=== Data section ===

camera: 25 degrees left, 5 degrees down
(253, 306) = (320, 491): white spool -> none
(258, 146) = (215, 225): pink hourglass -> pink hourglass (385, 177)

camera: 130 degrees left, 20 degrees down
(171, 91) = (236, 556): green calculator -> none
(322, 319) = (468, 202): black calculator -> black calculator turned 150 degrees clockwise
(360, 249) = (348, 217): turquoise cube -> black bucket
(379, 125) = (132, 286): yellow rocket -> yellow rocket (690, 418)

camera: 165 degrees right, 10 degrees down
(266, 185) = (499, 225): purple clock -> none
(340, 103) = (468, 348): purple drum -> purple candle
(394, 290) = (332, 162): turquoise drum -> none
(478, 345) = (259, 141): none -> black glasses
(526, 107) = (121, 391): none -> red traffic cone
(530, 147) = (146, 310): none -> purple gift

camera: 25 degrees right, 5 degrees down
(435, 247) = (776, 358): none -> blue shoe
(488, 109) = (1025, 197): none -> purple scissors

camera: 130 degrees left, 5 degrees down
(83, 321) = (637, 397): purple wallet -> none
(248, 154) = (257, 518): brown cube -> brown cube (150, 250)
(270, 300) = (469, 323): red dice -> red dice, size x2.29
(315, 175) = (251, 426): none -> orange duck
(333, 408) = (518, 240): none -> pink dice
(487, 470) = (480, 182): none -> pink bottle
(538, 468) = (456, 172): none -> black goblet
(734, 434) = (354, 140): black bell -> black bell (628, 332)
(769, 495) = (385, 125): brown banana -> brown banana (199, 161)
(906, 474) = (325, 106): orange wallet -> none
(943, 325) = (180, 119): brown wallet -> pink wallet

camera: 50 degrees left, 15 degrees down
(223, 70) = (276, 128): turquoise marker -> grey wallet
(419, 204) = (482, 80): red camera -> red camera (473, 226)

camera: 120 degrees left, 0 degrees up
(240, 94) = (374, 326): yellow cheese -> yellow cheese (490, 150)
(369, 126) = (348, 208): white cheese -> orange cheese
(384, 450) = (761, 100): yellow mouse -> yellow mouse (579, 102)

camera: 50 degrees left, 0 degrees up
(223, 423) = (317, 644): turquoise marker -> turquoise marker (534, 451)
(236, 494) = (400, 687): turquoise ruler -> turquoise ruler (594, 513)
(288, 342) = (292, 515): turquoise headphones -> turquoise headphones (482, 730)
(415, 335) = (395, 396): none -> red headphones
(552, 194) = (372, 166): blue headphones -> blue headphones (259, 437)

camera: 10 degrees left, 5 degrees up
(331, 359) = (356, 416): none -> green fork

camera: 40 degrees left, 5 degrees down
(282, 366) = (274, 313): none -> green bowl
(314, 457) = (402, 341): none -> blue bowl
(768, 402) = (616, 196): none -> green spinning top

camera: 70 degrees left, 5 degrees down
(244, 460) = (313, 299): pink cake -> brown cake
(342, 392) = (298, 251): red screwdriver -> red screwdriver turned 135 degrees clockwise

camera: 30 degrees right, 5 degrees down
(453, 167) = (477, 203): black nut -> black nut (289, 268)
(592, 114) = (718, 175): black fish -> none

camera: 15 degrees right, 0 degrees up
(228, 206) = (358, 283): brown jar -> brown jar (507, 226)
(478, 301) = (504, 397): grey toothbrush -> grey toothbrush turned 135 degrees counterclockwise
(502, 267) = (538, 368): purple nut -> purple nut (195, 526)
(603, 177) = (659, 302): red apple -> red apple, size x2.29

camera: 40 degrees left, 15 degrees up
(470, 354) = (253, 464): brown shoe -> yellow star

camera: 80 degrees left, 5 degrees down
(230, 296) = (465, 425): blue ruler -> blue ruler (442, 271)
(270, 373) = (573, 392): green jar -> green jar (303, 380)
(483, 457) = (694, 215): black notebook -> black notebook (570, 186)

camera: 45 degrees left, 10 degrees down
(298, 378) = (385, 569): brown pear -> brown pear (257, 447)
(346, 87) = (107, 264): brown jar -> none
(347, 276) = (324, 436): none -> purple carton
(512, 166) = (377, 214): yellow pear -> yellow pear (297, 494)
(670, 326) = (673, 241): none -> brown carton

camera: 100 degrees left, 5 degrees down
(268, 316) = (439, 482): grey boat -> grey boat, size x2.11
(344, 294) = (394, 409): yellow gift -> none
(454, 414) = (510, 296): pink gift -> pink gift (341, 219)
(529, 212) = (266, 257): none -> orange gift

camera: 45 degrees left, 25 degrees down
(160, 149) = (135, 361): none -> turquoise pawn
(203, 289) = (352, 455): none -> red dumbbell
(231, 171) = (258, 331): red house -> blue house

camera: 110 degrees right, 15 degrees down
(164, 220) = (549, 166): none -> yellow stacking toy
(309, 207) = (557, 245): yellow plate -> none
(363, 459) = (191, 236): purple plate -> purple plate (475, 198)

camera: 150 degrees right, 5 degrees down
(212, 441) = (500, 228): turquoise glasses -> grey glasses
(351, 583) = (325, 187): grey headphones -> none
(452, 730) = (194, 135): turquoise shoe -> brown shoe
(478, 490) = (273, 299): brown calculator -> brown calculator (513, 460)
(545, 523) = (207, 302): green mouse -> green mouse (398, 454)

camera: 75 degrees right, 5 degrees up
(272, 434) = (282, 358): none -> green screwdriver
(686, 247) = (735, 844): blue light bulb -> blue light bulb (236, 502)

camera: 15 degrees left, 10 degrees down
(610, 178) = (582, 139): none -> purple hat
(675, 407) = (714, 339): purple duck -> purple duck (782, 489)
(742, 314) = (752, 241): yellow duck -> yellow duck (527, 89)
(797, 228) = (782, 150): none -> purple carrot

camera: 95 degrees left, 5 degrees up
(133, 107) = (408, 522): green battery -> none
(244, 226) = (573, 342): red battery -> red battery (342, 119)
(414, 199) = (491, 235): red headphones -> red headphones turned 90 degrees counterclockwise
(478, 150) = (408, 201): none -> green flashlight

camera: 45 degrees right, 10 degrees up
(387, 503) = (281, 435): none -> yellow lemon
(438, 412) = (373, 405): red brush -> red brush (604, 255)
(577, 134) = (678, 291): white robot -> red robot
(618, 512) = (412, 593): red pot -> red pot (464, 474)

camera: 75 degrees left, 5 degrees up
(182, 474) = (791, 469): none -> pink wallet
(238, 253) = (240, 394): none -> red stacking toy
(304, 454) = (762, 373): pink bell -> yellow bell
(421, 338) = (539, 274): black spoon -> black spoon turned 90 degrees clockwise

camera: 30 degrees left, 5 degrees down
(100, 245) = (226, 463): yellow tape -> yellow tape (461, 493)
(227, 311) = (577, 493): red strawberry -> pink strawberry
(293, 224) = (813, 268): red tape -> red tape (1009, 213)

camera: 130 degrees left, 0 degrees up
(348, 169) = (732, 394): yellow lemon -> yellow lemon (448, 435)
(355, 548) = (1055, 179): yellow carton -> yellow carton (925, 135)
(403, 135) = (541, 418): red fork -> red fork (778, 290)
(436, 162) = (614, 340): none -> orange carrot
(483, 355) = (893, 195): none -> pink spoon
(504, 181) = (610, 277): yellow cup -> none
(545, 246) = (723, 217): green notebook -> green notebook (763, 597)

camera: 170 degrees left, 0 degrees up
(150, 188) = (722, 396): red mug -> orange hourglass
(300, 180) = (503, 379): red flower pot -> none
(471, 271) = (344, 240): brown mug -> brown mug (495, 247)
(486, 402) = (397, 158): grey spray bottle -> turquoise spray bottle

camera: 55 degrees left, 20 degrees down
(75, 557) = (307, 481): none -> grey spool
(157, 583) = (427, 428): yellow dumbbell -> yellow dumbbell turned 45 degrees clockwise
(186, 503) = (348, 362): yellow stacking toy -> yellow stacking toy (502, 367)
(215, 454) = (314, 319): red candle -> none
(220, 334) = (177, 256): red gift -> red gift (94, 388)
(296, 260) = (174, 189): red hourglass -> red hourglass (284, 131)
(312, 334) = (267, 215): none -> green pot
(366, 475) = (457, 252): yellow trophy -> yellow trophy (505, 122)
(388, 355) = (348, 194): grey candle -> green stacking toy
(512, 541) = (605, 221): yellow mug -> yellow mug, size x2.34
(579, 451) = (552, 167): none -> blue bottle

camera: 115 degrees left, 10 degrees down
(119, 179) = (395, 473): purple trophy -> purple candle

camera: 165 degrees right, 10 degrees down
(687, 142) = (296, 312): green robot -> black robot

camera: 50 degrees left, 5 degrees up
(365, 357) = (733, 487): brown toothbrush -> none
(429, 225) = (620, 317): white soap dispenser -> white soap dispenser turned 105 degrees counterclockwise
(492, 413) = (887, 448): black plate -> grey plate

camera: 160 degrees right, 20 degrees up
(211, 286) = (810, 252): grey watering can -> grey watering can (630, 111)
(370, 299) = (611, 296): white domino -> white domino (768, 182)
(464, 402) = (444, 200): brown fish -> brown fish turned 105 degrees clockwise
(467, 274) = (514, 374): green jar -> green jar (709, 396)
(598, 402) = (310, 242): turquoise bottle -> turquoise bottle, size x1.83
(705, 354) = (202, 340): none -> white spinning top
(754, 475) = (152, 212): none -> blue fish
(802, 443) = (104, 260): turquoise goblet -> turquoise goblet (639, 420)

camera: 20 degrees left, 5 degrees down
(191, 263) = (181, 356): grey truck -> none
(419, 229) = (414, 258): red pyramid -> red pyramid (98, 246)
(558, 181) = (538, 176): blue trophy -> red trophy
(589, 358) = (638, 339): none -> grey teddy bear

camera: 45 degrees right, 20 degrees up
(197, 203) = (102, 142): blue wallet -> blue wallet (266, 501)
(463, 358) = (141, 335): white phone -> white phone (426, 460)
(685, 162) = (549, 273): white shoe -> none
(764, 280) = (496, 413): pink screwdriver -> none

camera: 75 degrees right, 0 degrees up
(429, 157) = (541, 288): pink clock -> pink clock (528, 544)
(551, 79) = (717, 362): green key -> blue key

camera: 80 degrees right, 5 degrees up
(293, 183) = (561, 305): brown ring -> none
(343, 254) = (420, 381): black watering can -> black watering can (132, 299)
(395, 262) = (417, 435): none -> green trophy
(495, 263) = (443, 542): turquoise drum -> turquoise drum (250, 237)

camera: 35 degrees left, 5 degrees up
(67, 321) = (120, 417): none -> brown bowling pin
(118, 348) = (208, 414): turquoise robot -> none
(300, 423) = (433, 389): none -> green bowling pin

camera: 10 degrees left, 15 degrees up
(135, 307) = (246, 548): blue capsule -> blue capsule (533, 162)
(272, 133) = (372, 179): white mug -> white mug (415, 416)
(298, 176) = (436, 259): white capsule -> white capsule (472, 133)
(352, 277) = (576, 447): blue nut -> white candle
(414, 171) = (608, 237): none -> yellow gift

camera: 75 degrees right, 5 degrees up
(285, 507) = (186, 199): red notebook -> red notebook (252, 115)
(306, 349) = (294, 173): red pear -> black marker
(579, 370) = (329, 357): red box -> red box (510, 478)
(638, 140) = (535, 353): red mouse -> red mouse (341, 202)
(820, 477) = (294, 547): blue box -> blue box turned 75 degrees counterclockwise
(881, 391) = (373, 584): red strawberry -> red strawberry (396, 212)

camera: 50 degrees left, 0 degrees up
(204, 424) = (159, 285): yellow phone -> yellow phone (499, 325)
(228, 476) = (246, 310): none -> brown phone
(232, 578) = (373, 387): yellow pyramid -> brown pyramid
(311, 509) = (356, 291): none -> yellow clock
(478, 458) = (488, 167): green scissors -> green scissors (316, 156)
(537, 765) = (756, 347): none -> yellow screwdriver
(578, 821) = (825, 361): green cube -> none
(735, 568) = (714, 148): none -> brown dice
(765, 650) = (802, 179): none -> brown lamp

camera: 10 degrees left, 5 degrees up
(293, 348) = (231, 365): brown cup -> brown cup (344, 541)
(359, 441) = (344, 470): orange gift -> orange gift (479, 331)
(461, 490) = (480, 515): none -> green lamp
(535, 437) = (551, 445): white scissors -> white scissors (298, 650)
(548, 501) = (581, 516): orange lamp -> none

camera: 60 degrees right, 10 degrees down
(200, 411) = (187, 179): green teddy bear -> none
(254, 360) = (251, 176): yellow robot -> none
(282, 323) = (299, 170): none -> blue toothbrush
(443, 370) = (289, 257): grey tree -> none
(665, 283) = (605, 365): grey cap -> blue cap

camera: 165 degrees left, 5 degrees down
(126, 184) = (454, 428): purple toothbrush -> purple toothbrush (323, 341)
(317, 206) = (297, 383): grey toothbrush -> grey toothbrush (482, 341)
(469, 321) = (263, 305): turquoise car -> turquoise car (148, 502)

===

Required action -
Everything in the material above from the line that has "camera: 110 degrees right, 15 degrees down" through the line that has "(182, 474) = (791, 469): none -> pink wallet" must be duplicated exactly, with no other lines given.

Exercise output -
camera: 110 degrees right, 15 degrees down
(164, 220) = (549, 166): none -> yellow stacking toy
(309, 207) = (557, 245): yellow plate -> none
(363, 459) = (191, 236): purple plate -> purple plate (475, 198)

camera: 150 degrees right, 5 degrees down
(212, 441) = (500, 228): turquoise glasses -> grey glasses
(351, 583) = (325, 187): grey headphones -> none
(452, 730) = (194, 135): turquoise shoe -> brown shoe
(478, 490) = (273, 299): brown calculator -> brown calculator (513, 460)
(545, 523) = (207, 302): green mouse -> green mouse (398, 454)

camera: 75 degrees right, 5 degrees up
(272, 434) = (282, 358): none -> green screwdriver
(686, 247) = (735, 844): blue light bulb -> blue light bulb (236, 502)

camera: 15 degrees left, 10 degrees down
(610, 178) = (582, 139): none -> purple hat
(675, 407) = (714, 339): purple duck -> purple duck (782, 489)
(742, 314) = (752, 241): yellow duck -> yellow duck (527, 89)
(797, 228) = (782, 150): none -> purple carrot

camera: 95 degrees left, 5 degrees up
(133, 107) = (408, 522): green battery -> none
(244, 226) = (573, 342): red battery -> red battery (342, 119)
(414, 199) = (491, 235): red headphones -> red headphones turned 90 degrees counterclockwise
(478, 150) = (408, 201): none -> green flashlight

camera: 45 degrees right, 10 degrees up
(387, 503) = (281, 435): none -> yellow lemon
(438, 412) = (373, 405): red brush -> red brush (604, 255)
(577, 134) = (678, 291): white robot -> red robot
(618, 512) = (412, 593): red pot -> red pot (464, 474)

camera: 75 degrees left, 5 degrees up
(182, 474) = (791, 469): none -> pink wallet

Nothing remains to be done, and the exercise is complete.